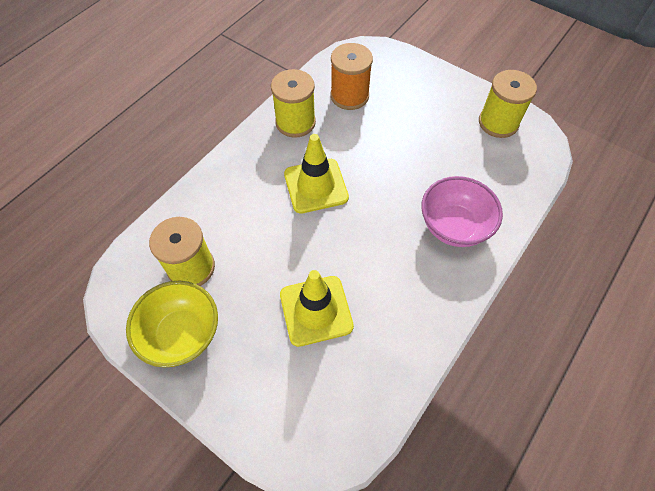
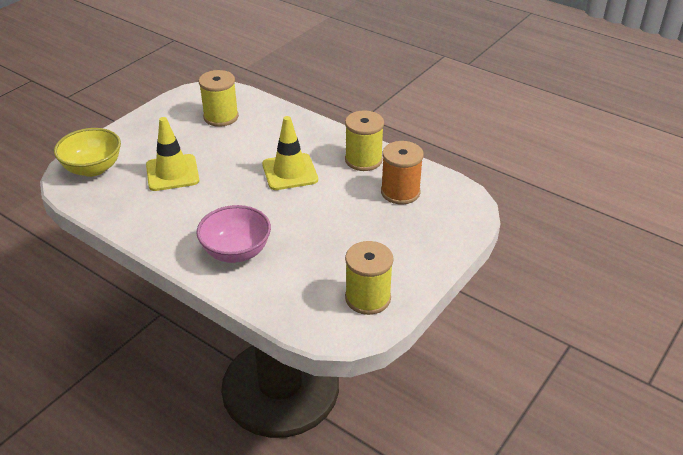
camera: 90 degrees right, 20 degrees down
(182, 334) = (170, 117): yellow bowl -> yellow bowl (93, 168)

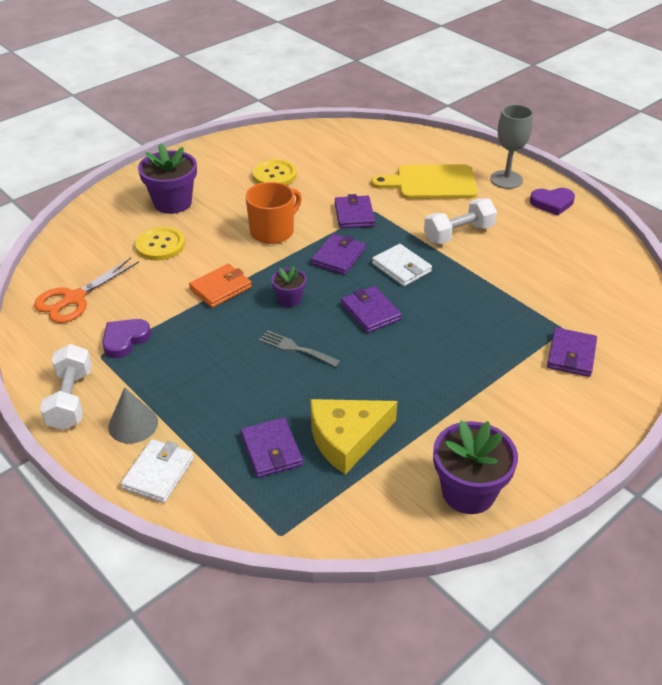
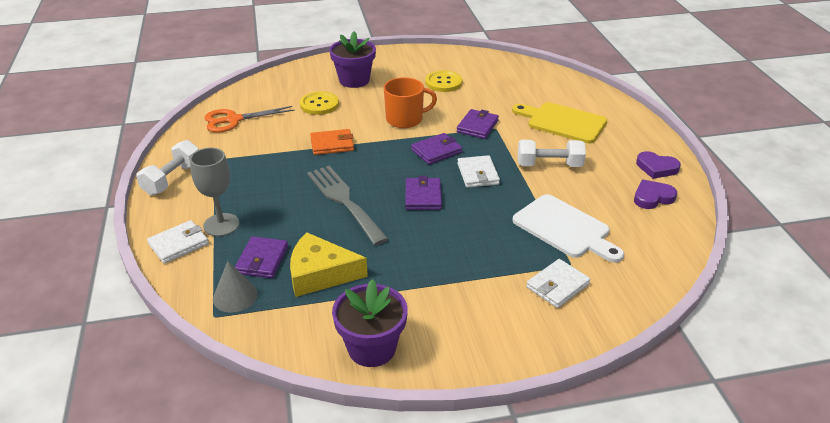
camera: 30 degrees right, 5 degrees down
(125, 340) = (239, 155): purple heart -> purple heart (652, 197)
(133, 424) = (193, 208): grey cone -> grey cone (235, 296)
(289, 299) = (372, 167): purple flower pot -> none
(295, 348) = (344, 201): grey fork -> grey fork, size x1.90
(506, 179) = (632, 138): grey goblet -> grey goblet (221, 225)
(528, 295) = (565, 228): none -> white cutting board
(571, 355) = (557, 286): purple wallet -> white wallet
==================================================
[Work required] Reproduce the listing above exactly from the line containing "(295, 348) = (344, 201): grey" through its last line, with both of those lines included.

[Expected answer]
(295, 348) = (344, 201): grey fork -> grey fork, size x1.90
(506, 179) = (632, 138): grey goblet -> grey goblet (221, 225)
(528, 295) = (565, 228): none -> white cutting board
(571, 355) = (557, 286): purple wallet -> white wallet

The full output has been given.